### About this task
What are the lines from the top of the entries below through the line containing "The camera went 115"? Return them exactly, both ends included, without the pictures.

'''

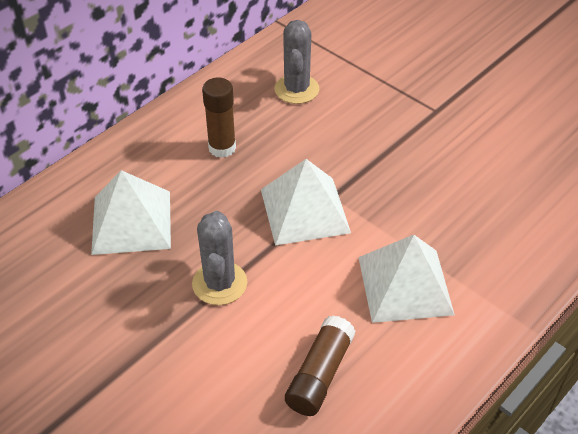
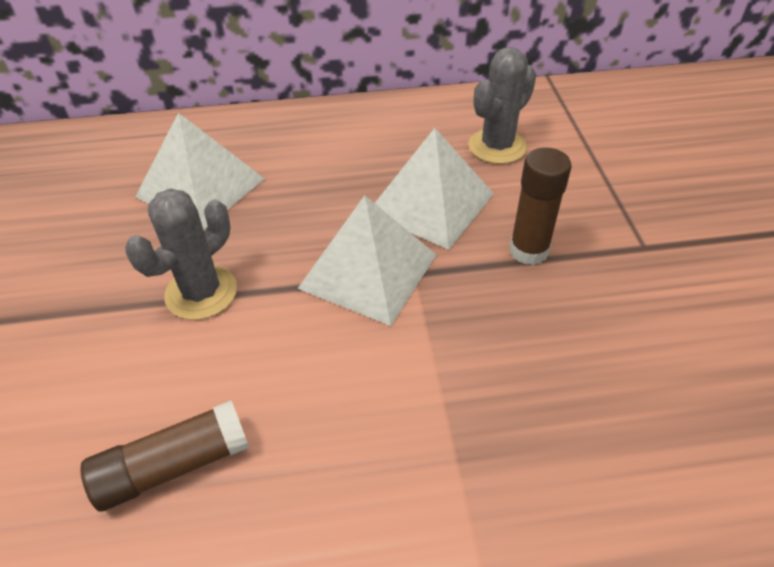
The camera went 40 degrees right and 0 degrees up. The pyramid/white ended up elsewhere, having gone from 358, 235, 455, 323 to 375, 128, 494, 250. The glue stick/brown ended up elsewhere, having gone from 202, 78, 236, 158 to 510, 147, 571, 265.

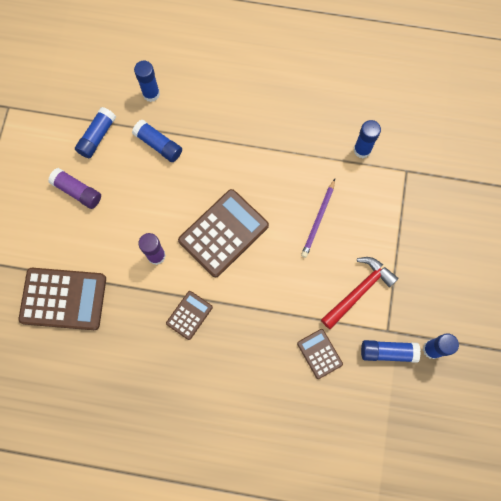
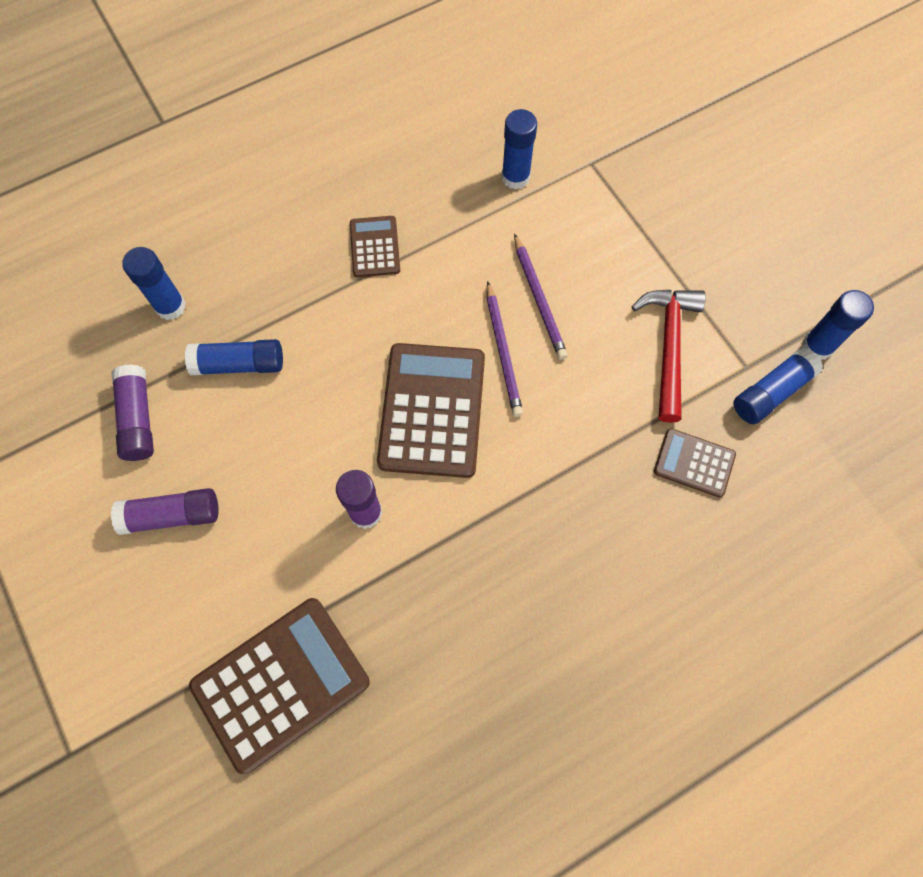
The camera went 40 degrees left and 5 degrees down. What was the glue stick/blue at 75, 107, 116, 158 turned into the glue stick/purple at 111, 364, 154, 461. The calculator/brown ended up elsewhere, having gone from 166, 291, 213, 340 to 350, 216, 400, 277. The second view gained the pencil/purple at 487, 281, 523, 417.

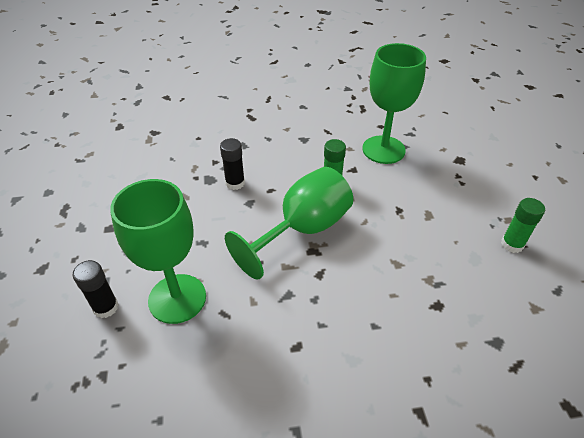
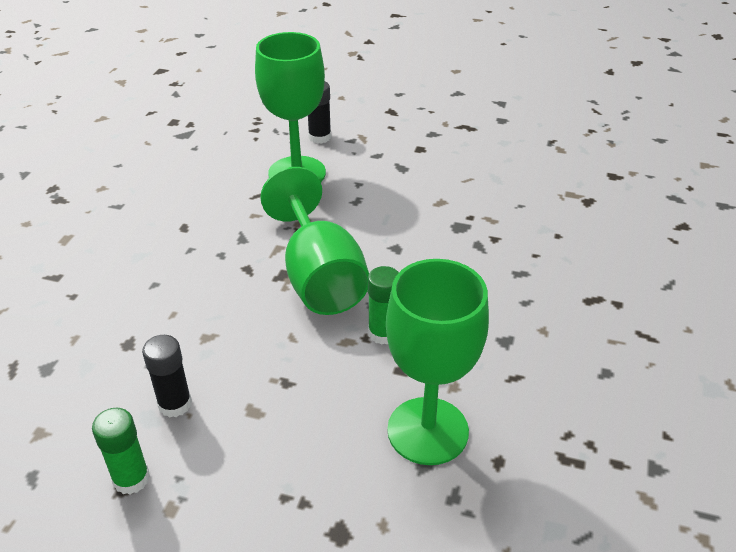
The camera went 115 degrees right and 5 degrees down. The glue stick/black ended up elsewhere, having gone from 220, 138, 245, 190 to 142, 335, 192, 418.

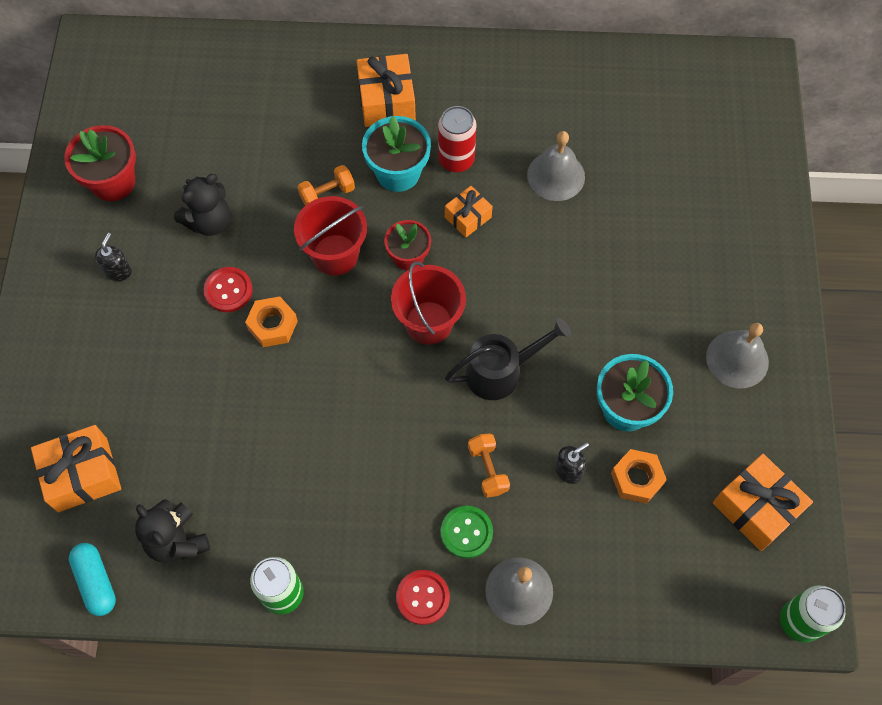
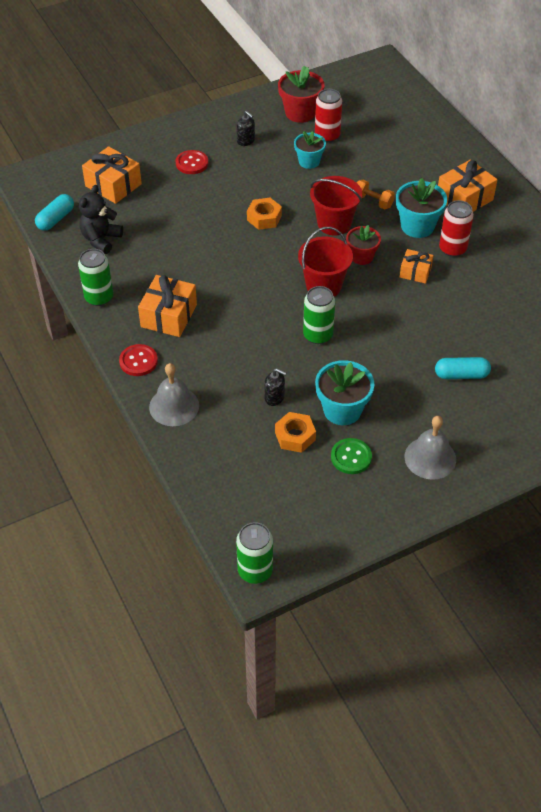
The camera went 60 degrees right and 15 degrees down. The gift/orange ended up elsewhere, having gone from 713, 454, 813, 551 to 138, 275, 197, 337. The button/red ended up elsewhere, having gone from 203, 267, 252, 312 to 176, 150, 208, 174. The soap dispenser/black at 95, 233, 132, 281 ended up facing another way, 60 degrees clockwise from before. Where the teddy bear/black stood at 174, 174, 230, 236, the flower pot/turquoise came to stand at 294, 131, 326, 169. Where the watering can/black stood at 445, 318, 571, 400, the can/green came to stand at 303, 286, 335, 344. The second view gained the can/red at 315, 89, 342, 143. The button/green ended up elsewhere, having gone from 441, 506, 493, 559 to 331, 438, 372, 474. The second view gained the capsule/turquoise at 435, 357, 491, 379. The second view lost the dumbbell/orange at 468, 433, 510, 497. The second view lost the bell/grey at 527, 131, 585, 201.

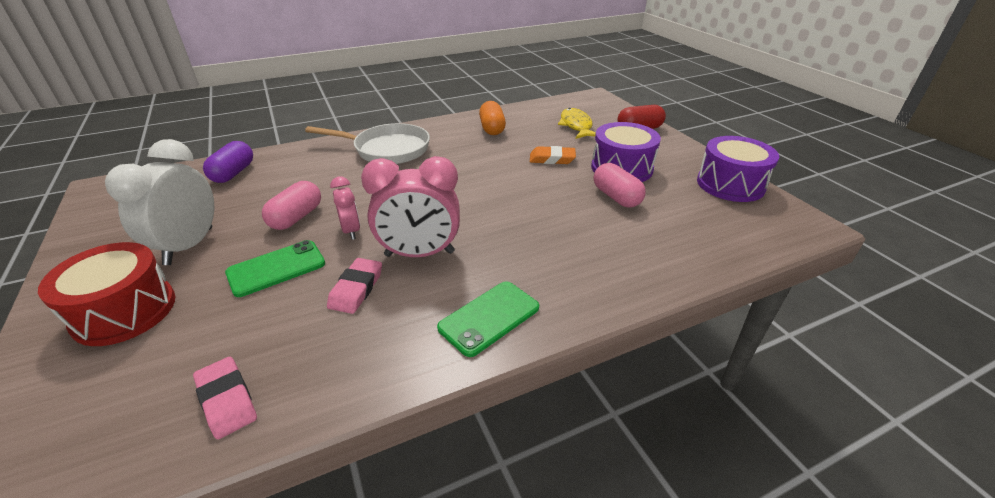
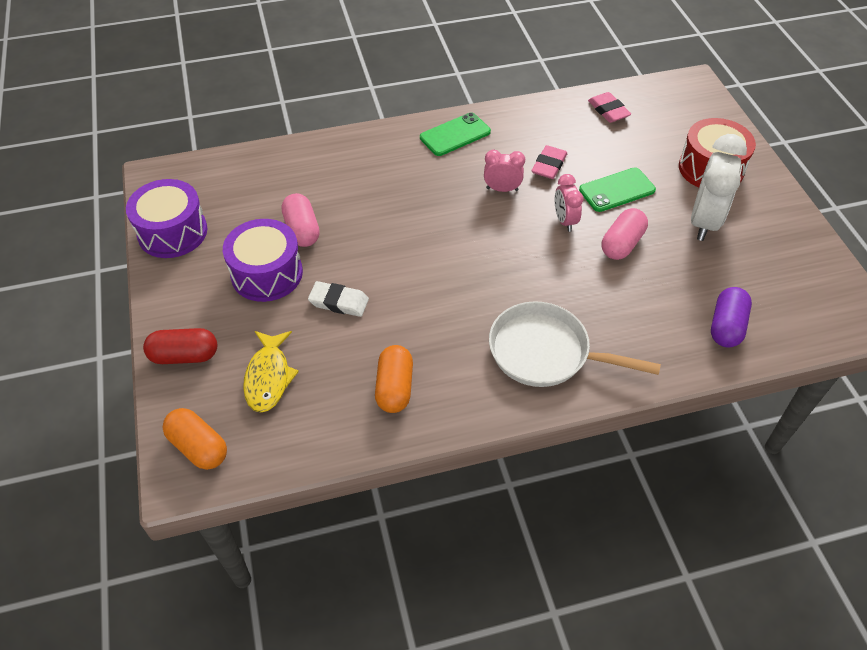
The camera went 170 degrees left and 15 degrees up. The second view gained the capsule/orange at 162, 408, 227, 470. What was the eraser/orange at 530, 146, 576, 164 turned into the eraser/white at 308, 281, 369, 317. The size of the clock/pink at 361, 156, 460, 257 changed by a factor of 0.55.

'''

### Response to this task
The camera went 40 degrees right and 0 degrees up. The pyramid/white ended up elsewhere, having gone from 358, 235, 455, 323 to 375, 128, 494, 250. The glue stick/brown ended up elsewhere, having gone from 202, 78, 236, 158 to 510, 147, 571, 265.

The camera went 40 degrees left and 5 degrees down. What was the glue stick/blue at 75, 107, 116, 158 turned into the glue stick/purple at 111, 364, 154, 461. The calculator/brown ended up elsewhere, having gone from 166, 291, 213, 340 to 350, 216, 400, 277. The second view gained the pencil/purple at 487, 281, 523, 417.

The camera went 115 degrees right and 5 degrees down. The glue stick/black ended up elsewhere, having gone from 220, 138, 245, 190 to 142, 335, 192, 418.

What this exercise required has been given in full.